— Begin Given entries —

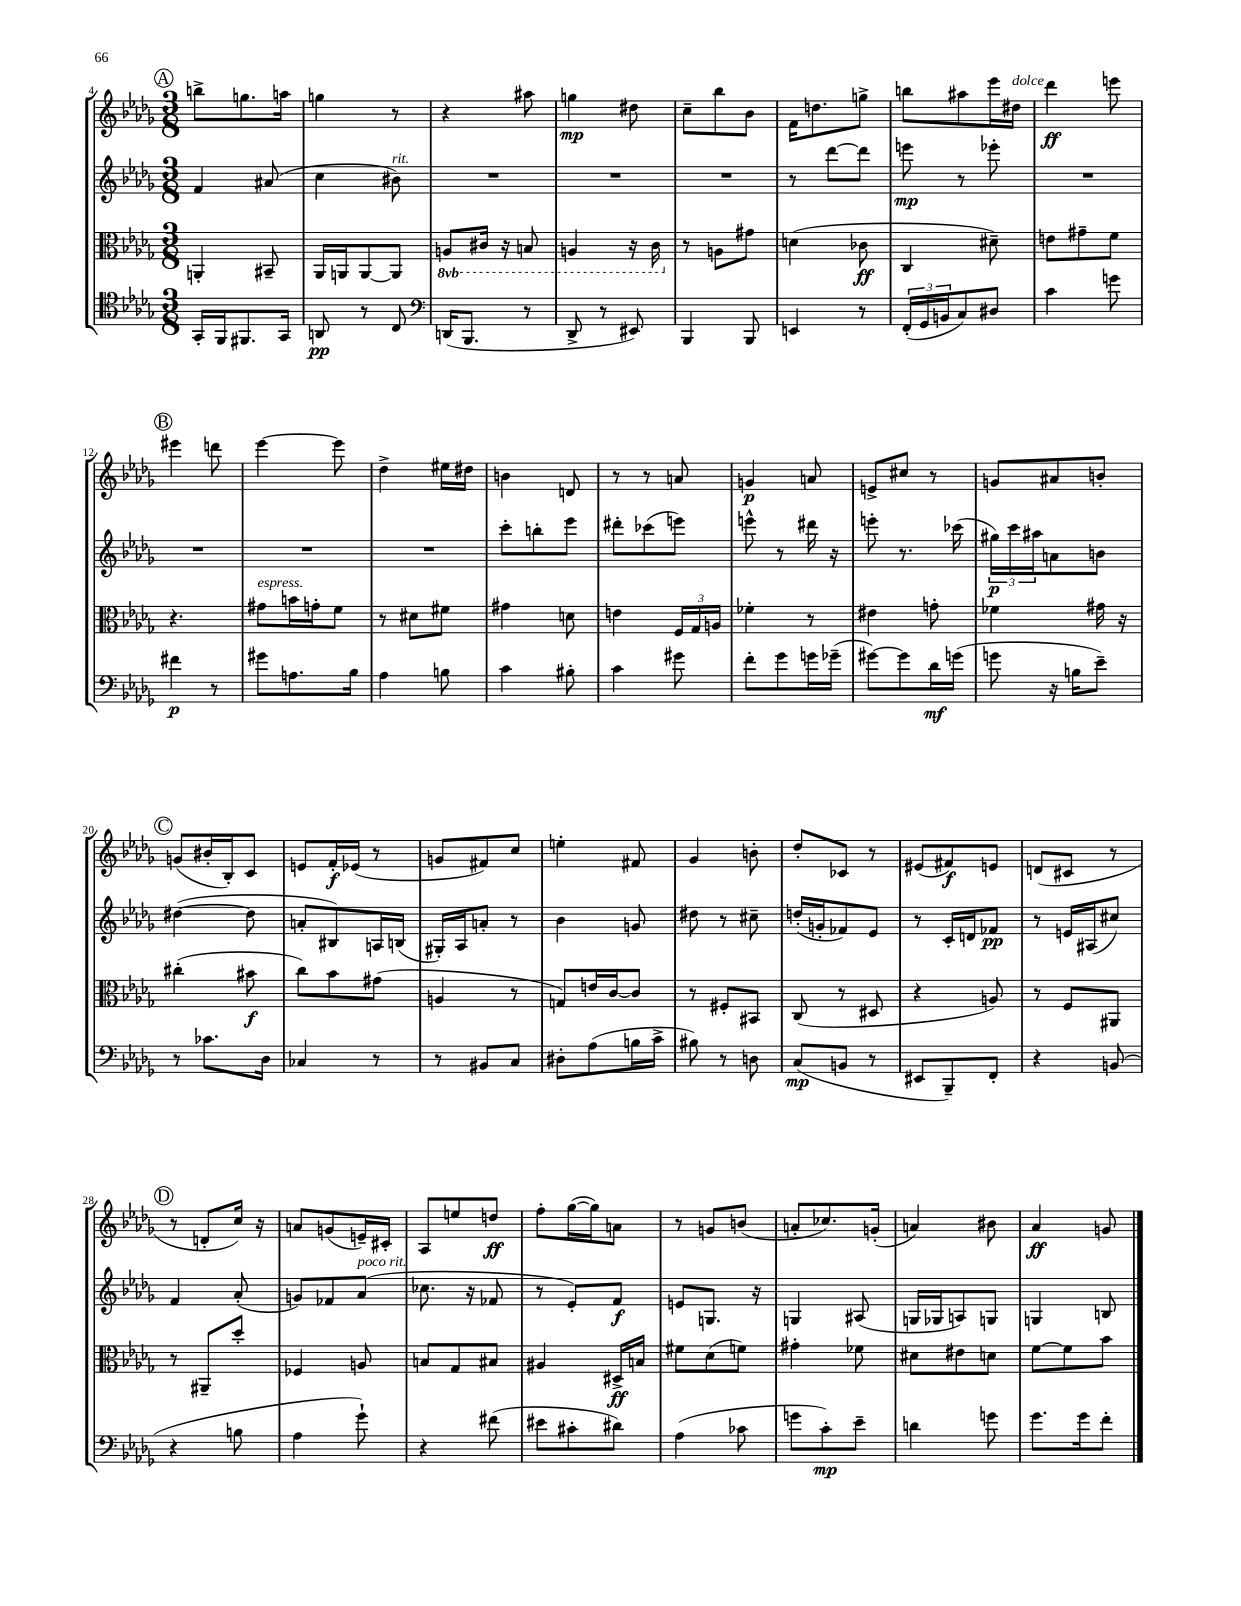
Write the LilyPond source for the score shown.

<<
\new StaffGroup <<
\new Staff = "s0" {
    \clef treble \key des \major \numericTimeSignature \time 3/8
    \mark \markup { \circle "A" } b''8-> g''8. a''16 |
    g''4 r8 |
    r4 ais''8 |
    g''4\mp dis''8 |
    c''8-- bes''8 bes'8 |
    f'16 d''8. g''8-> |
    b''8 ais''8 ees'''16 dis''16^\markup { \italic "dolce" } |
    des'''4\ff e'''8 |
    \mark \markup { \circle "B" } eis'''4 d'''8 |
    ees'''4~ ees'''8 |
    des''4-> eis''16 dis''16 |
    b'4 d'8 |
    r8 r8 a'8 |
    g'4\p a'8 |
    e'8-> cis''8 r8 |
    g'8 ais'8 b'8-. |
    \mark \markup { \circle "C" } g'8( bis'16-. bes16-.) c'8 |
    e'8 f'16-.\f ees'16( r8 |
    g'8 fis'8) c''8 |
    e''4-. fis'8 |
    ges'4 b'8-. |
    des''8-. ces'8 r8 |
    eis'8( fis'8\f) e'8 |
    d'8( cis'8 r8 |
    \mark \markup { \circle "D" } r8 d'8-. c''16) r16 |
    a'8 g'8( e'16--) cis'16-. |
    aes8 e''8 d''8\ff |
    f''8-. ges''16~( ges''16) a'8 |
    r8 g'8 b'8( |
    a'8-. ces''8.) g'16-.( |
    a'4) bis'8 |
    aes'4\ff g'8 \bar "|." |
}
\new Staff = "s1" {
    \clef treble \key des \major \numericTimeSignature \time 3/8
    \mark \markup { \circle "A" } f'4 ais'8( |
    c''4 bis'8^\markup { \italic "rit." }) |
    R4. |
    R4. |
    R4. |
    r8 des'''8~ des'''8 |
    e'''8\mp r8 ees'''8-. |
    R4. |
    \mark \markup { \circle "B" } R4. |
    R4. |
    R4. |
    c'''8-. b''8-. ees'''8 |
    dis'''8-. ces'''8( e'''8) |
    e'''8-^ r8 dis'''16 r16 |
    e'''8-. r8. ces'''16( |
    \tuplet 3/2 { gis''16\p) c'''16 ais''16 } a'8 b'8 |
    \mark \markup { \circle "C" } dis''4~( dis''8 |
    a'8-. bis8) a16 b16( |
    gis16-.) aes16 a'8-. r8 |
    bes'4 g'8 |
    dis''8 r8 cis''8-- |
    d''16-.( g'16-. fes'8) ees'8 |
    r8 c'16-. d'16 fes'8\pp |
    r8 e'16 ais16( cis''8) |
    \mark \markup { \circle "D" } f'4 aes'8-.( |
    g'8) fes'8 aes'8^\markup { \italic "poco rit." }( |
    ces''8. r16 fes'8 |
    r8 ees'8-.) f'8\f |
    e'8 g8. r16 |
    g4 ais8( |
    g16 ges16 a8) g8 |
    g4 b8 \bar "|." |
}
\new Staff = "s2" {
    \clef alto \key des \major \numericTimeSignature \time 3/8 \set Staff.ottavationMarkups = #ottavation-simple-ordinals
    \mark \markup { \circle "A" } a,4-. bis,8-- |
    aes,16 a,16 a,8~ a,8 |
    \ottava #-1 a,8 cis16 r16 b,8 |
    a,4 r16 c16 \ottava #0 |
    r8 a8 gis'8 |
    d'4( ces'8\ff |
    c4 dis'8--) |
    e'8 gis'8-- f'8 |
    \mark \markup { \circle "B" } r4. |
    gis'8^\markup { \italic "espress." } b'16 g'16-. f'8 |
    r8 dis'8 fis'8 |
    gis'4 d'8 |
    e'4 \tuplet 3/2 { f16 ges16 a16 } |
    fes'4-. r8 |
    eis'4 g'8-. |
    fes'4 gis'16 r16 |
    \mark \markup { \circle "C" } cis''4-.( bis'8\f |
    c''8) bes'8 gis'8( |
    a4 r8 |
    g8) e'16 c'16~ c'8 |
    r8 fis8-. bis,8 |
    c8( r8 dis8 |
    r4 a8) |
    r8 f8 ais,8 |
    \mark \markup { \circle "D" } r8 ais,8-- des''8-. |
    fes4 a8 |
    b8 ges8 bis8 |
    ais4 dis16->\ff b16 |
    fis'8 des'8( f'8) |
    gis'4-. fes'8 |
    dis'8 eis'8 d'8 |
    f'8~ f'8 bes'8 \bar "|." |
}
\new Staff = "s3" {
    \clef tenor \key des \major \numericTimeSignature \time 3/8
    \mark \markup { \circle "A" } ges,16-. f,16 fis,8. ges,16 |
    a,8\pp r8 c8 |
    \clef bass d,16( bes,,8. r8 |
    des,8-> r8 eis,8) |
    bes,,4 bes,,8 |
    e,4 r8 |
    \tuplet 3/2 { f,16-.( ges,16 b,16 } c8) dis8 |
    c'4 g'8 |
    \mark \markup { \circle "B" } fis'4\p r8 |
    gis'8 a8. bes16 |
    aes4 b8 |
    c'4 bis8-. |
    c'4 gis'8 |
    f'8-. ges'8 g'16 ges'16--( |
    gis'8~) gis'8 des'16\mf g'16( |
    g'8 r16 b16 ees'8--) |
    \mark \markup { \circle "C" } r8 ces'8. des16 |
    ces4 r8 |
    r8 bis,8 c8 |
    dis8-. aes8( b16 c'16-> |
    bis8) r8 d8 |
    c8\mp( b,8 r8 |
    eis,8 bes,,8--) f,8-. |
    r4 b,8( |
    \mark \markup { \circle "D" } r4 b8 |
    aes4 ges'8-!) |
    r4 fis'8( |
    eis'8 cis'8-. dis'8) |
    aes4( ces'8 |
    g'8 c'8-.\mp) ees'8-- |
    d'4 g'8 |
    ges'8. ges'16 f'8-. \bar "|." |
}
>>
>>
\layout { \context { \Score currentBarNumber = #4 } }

— End Given entries —
— Begin Given entries —

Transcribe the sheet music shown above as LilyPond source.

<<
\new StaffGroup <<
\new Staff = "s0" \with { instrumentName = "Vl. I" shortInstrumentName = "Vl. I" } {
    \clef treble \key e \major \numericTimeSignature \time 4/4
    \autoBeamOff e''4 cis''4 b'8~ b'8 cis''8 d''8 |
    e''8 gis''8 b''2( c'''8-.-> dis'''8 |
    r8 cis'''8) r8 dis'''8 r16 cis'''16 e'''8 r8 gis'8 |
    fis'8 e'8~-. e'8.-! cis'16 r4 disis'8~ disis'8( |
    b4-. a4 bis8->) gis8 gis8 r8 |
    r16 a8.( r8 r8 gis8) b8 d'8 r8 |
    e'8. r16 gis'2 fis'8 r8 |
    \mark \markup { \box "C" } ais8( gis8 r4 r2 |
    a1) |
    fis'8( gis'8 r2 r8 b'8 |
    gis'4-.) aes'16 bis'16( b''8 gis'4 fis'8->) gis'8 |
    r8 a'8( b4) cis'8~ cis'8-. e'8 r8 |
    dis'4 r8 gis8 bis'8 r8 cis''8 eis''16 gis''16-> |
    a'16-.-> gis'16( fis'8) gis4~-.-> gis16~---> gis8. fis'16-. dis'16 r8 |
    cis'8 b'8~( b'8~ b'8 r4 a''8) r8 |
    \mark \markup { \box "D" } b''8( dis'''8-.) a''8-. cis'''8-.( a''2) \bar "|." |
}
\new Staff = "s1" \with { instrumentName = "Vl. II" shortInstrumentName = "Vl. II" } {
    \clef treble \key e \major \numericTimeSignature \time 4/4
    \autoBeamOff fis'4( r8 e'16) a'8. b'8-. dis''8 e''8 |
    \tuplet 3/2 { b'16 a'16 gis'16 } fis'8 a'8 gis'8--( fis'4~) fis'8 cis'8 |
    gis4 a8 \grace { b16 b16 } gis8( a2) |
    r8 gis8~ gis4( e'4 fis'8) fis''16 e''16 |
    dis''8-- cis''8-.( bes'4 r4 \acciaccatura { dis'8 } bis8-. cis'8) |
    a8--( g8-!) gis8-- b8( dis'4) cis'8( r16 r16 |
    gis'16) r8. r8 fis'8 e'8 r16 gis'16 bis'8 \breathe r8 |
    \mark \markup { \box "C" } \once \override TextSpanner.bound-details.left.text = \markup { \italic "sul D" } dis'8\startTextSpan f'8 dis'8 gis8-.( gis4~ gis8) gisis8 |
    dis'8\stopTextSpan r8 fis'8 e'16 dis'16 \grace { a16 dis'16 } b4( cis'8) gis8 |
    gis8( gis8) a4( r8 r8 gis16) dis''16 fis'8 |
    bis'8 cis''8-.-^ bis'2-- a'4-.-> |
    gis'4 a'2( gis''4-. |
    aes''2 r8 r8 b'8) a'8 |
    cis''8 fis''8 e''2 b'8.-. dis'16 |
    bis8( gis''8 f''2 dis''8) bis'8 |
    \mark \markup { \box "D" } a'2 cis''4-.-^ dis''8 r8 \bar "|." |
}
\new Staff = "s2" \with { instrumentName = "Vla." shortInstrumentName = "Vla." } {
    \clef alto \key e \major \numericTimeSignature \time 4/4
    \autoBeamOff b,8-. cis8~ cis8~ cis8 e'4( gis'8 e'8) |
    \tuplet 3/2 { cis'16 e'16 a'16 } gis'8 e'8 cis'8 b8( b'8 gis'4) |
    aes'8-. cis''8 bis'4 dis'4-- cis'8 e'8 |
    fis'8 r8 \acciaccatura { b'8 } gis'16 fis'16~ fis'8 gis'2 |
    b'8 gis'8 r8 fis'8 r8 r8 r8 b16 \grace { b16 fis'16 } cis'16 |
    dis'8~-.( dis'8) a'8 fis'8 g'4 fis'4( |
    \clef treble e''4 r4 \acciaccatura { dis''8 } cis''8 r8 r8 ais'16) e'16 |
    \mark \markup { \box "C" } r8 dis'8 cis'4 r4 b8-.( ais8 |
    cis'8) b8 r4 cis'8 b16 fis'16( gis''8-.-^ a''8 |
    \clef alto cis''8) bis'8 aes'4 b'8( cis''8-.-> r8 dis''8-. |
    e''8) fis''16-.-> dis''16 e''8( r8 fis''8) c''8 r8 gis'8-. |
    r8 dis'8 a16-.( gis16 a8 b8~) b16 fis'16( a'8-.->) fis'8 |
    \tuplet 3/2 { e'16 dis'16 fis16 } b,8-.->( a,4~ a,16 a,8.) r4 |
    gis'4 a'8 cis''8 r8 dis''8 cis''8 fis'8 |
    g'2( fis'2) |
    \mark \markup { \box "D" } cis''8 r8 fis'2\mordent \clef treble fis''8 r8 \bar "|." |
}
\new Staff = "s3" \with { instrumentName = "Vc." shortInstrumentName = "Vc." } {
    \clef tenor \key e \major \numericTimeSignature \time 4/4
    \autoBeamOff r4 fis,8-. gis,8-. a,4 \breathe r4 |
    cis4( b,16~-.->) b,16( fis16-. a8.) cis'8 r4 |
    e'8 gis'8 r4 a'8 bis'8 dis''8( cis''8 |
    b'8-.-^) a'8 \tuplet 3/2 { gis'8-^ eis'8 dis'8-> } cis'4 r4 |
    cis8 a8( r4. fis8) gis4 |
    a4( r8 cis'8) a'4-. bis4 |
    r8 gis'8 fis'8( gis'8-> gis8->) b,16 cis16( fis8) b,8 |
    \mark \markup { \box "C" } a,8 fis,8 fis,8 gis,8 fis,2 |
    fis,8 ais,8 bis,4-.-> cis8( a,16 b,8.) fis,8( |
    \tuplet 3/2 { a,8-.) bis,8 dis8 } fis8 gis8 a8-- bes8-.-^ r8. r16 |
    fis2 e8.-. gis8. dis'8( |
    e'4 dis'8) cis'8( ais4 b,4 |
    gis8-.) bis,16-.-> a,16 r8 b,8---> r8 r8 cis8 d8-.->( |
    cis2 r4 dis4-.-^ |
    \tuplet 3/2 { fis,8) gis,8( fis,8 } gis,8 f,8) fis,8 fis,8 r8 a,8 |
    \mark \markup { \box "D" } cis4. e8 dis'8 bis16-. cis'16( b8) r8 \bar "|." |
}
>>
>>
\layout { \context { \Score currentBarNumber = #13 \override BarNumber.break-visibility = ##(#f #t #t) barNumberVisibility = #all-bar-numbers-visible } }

— End Given entries —

§ **Request**
Locate every line in the records above that contains the string "with", matching case exactly, and copy each of those lines.

§ **Problem solution**
\new Staff = "s0" \with { instrumentName = "Vl. I" shortInstrumentName = "Vl. I" } {
\new Staff = "s1" \with { instrumentName = "Vl. II" shortInstrumentName = "Vl. II" } {
\new Staff = "s2" \with { instrumentName = "Vla." shortInstrumentName = "Vla." } {
\new Staff = "s3" \with { instrumentName = "Vc." shortInstrumentName = "Vc." } {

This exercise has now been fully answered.